**TASK**.
Within the listing below, how many lines hold the string "goblet"? Only the number is wanted.

**RECORDS SUPPLIED**.

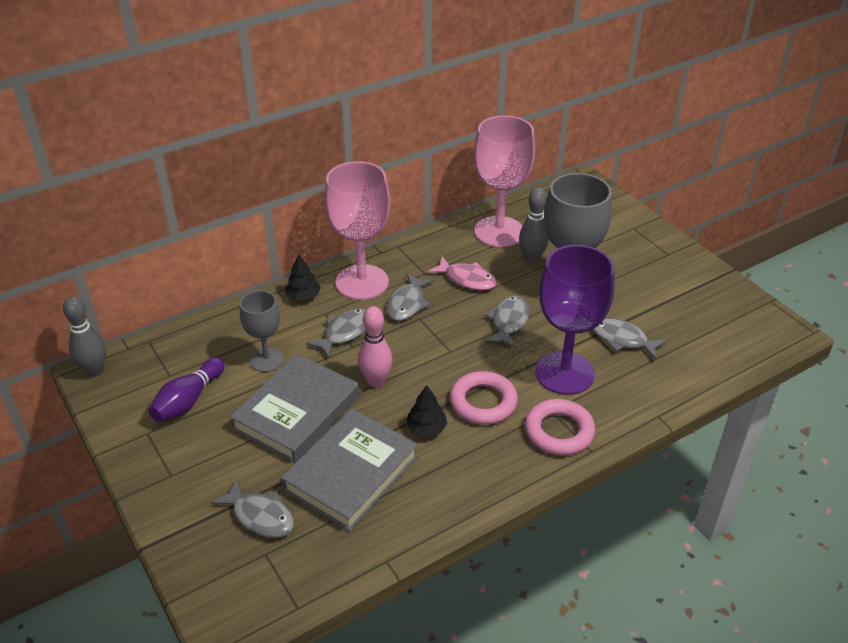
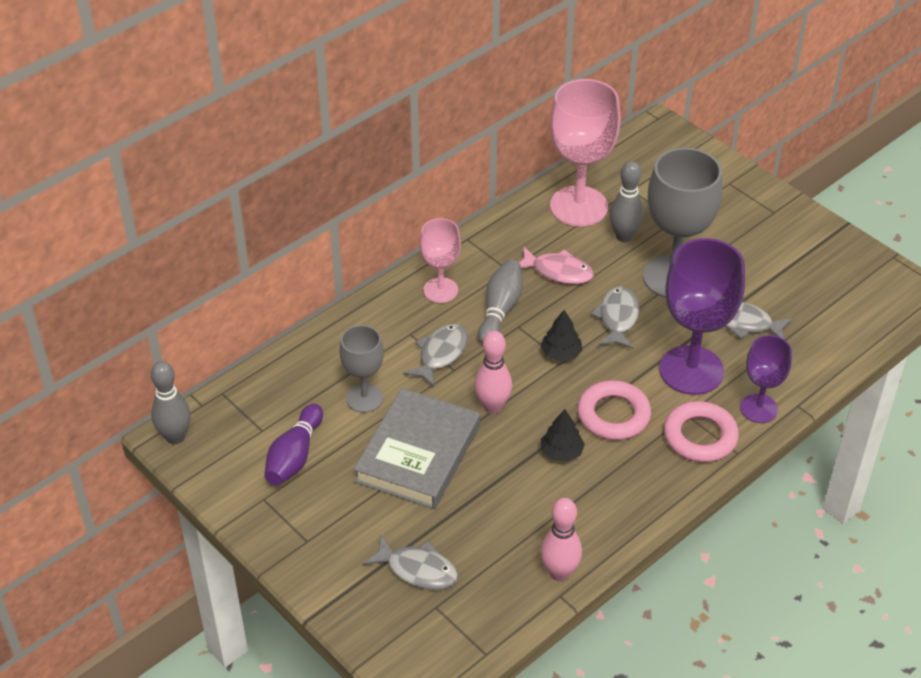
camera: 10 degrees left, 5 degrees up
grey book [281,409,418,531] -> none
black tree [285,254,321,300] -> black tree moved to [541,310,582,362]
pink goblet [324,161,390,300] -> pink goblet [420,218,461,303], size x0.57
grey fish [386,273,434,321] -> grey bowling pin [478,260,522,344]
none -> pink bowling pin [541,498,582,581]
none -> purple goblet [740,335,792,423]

**SOLUTION TO THIS PROBLEM**.
2